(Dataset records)

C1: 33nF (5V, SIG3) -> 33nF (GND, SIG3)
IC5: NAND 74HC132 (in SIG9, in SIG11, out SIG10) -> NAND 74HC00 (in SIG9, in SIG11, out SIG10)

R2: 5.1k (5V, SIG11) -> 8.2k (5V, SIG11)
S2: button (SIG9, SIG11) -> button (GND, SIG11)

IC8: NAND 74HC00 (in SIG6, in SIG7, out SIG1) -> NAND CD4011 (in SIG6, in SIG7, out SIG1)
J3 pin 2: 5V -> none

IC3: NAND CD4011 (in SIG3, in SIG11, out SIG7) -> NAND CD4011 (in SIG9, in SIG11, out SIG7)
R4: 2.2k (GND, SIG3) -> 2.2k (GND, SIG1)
---
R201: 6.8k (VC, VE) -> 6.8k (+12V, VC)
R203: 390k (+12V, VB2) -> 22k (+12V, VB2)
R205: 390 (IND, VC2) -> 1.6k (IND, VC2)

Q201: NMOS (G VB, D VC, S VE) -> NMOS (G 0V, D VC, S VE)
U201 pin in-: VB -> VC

* [WHAT THE TASK ASKS] Determine how many lines above contain the string "NAND". Give only that number.

* [RESPONSE BOX] 3